Stored dataset items
= Beginning of Section =
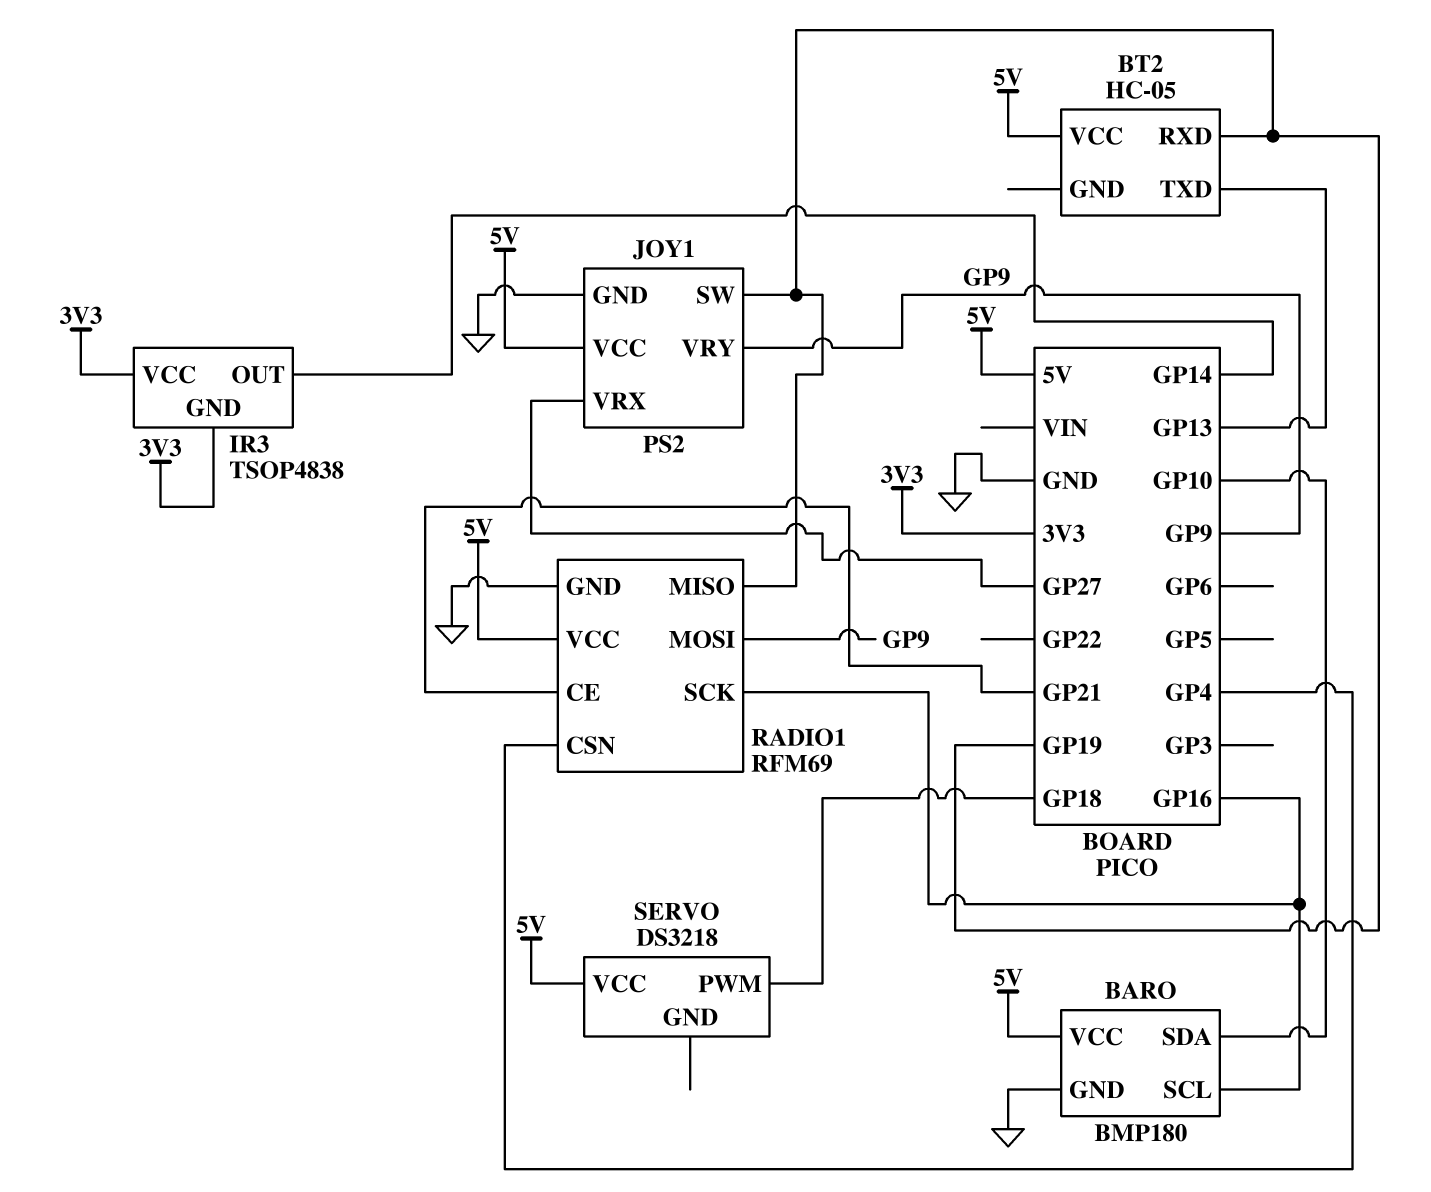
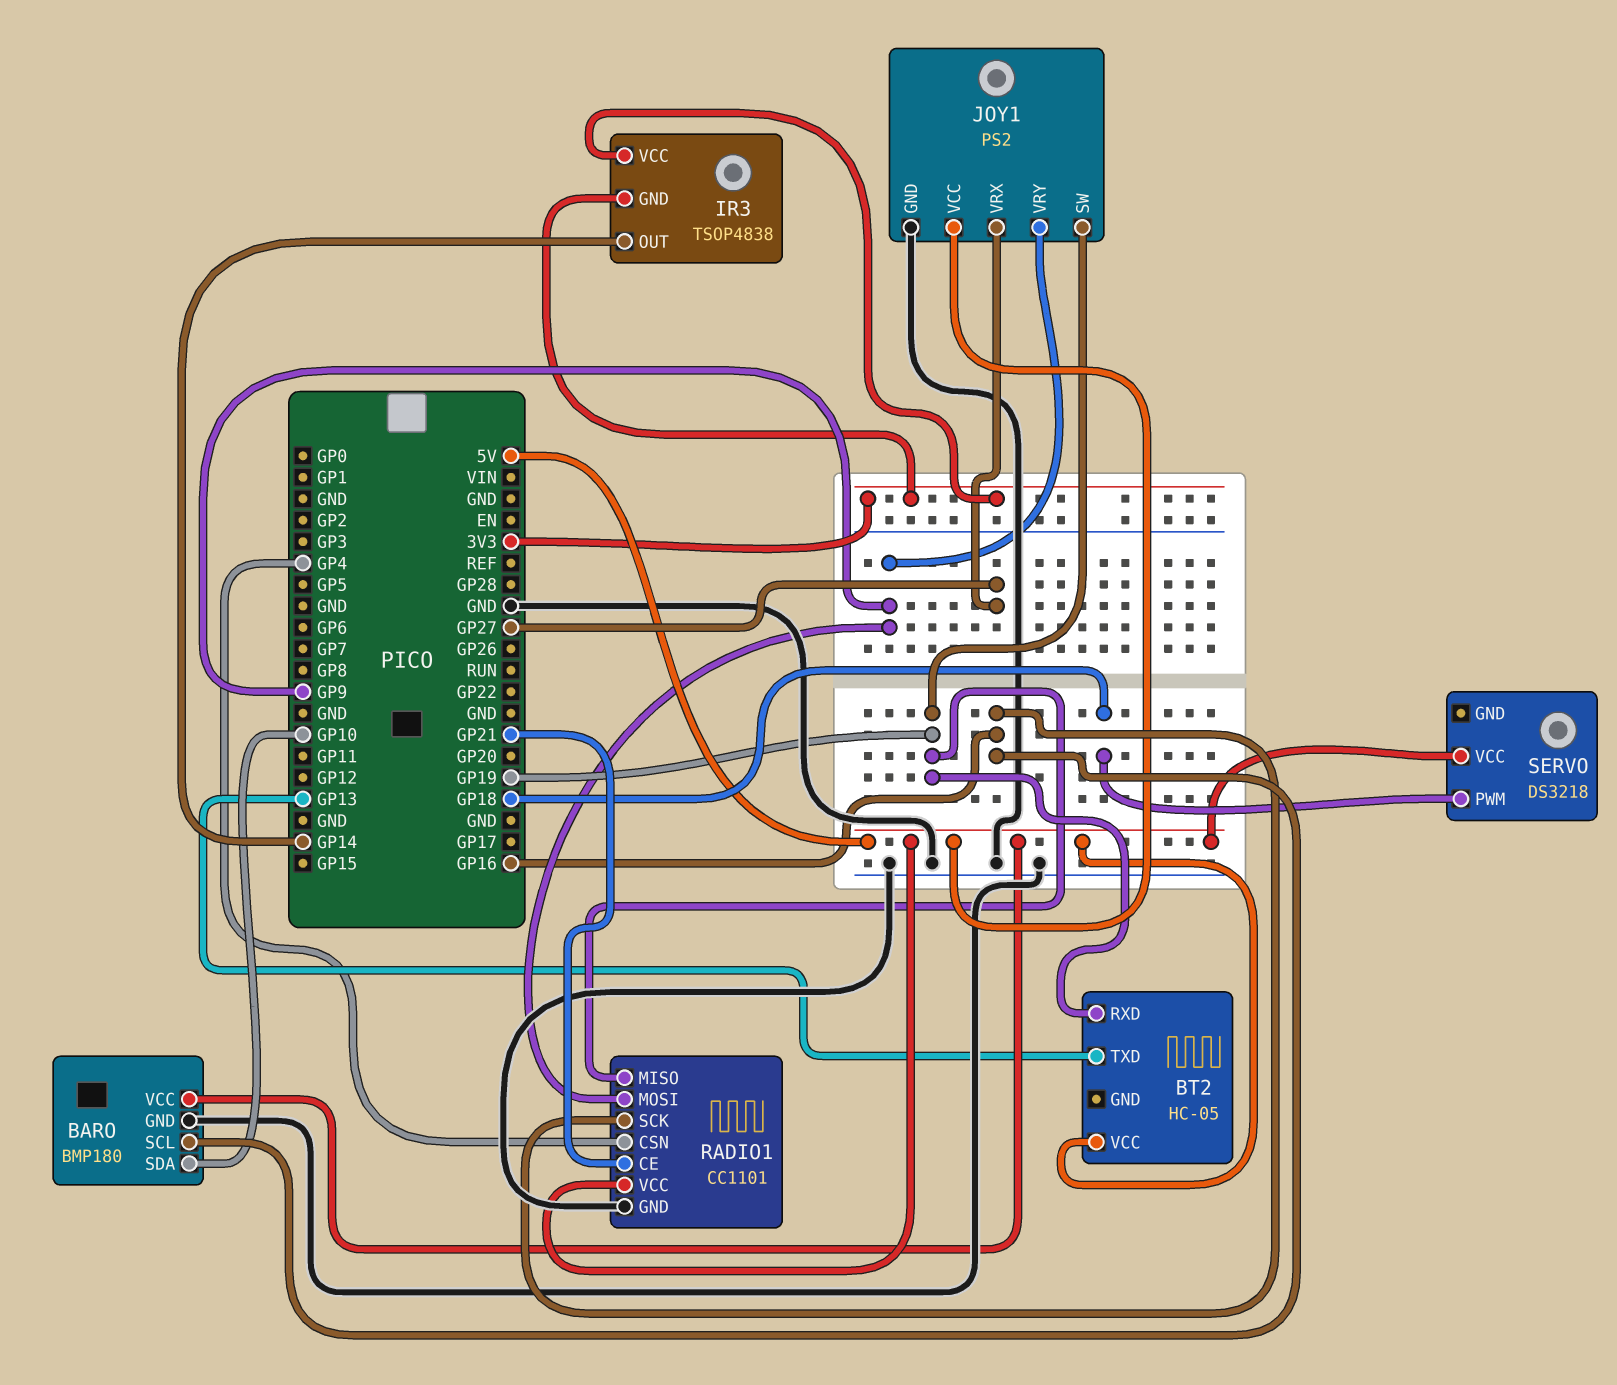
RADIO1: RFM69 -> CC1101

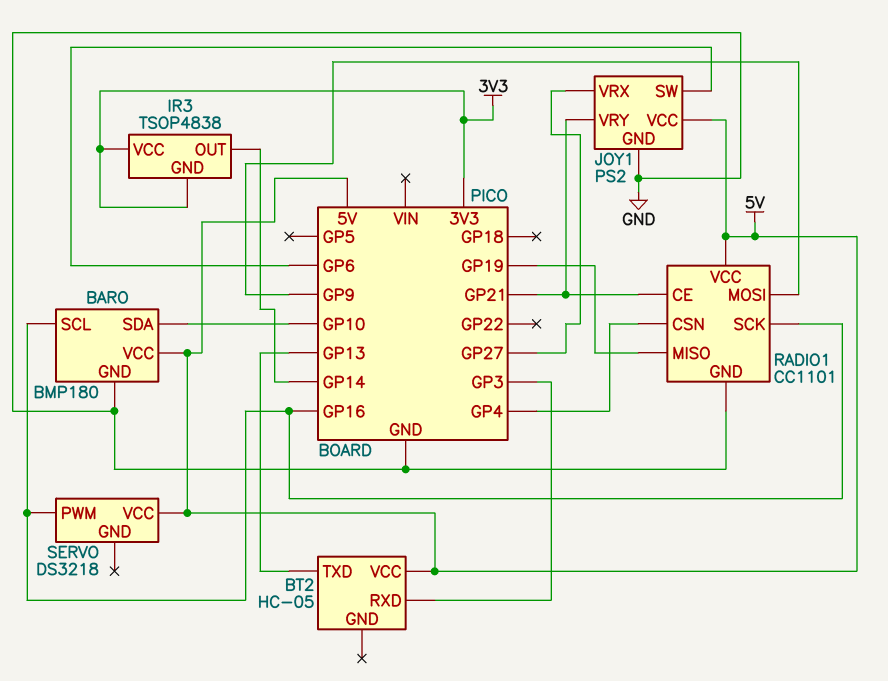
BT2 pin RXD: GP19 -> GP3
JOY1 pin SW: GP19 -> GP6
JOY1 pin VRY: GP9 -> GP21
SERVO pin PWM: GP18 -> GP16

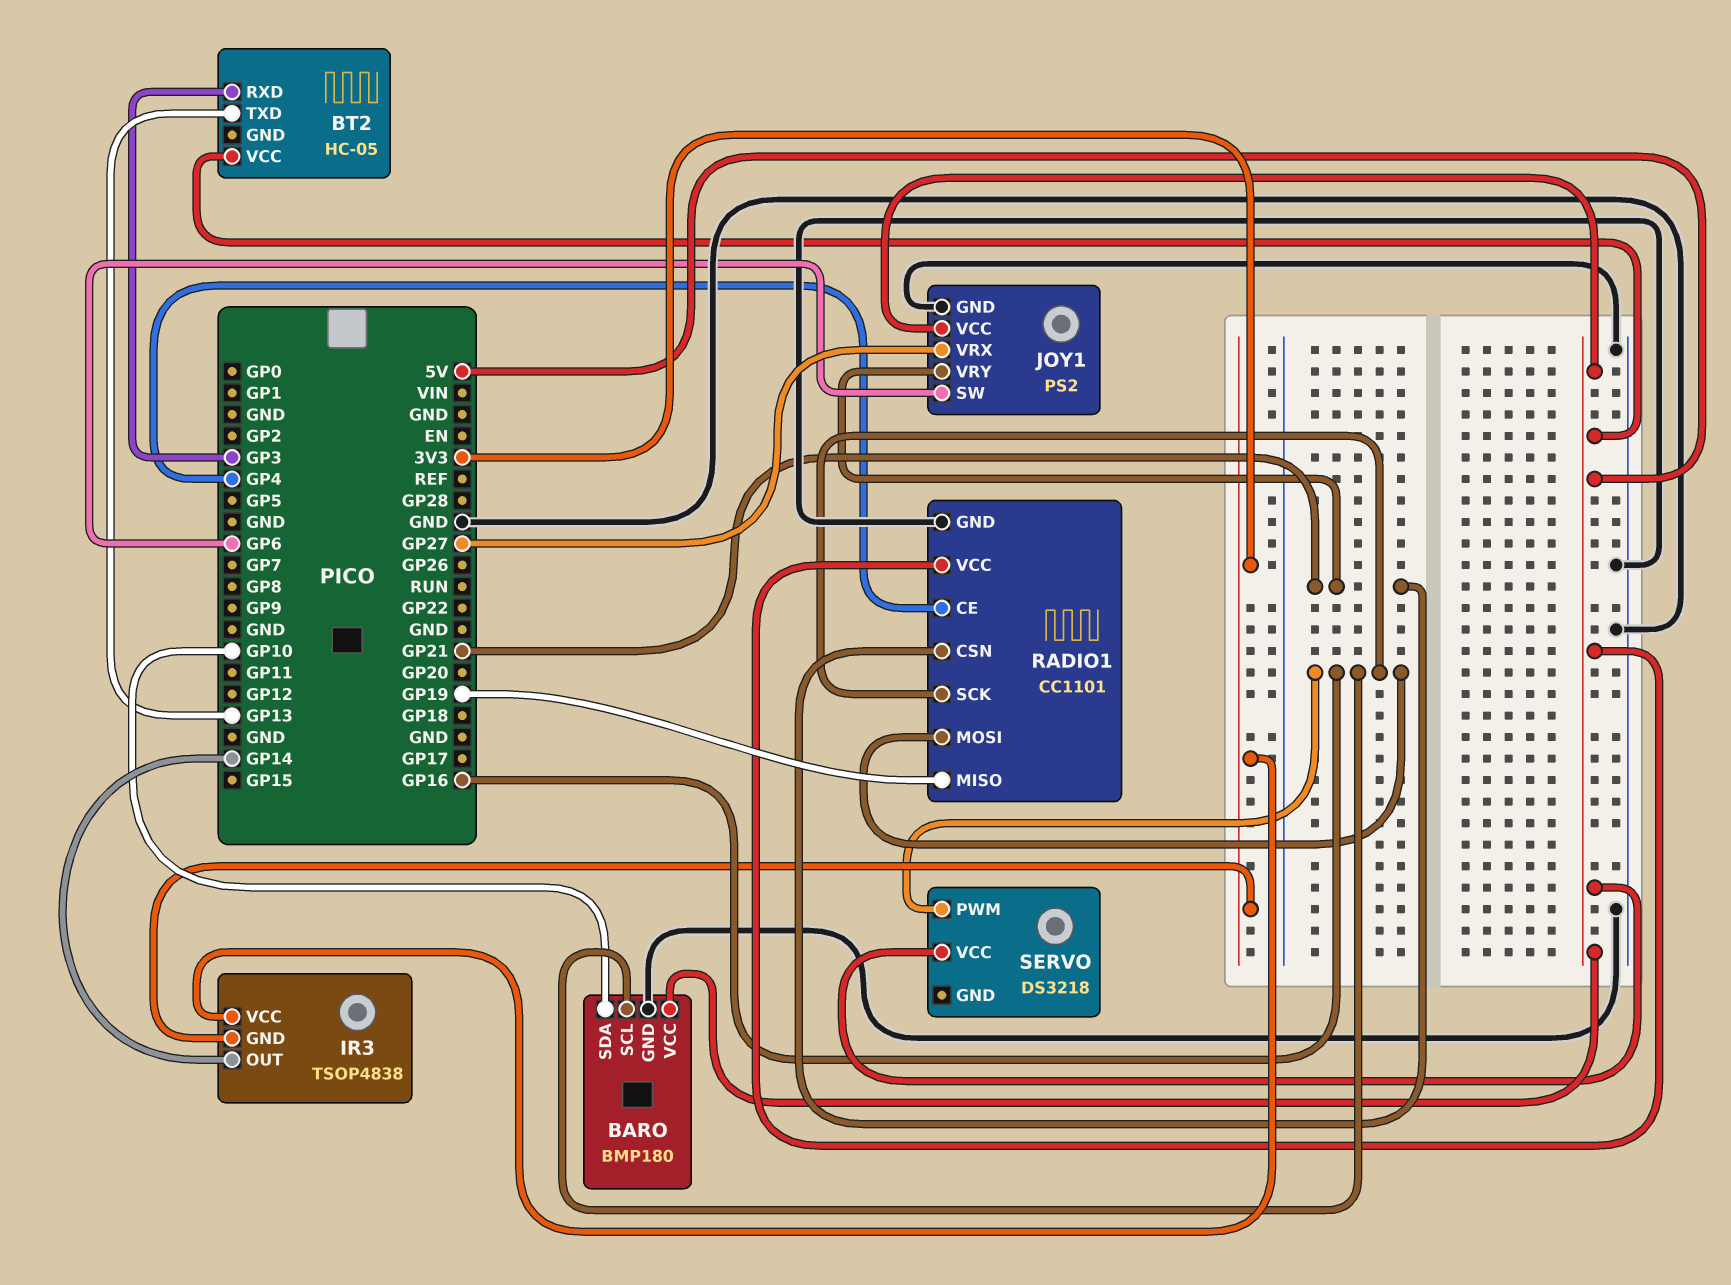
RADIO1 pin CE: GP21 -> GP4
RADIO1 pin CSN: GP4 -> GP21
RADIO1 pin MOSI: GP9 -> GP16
= End of Section =
**PROMPT:** The answer consists solely of the lines from the one holding "SERVO pin PWM: GP18 -> GP16" through the last line of the entries above, set down verbatim, without any pictures.

**REPLY:**
SERVO pin PWM: GP18 -> GP16

RADIO1 pin CE: GP21 -> GP4
RADIO1 pin CSN: GP4 -> GP21
RADIO1 pin MOSI: GP9 -> GP16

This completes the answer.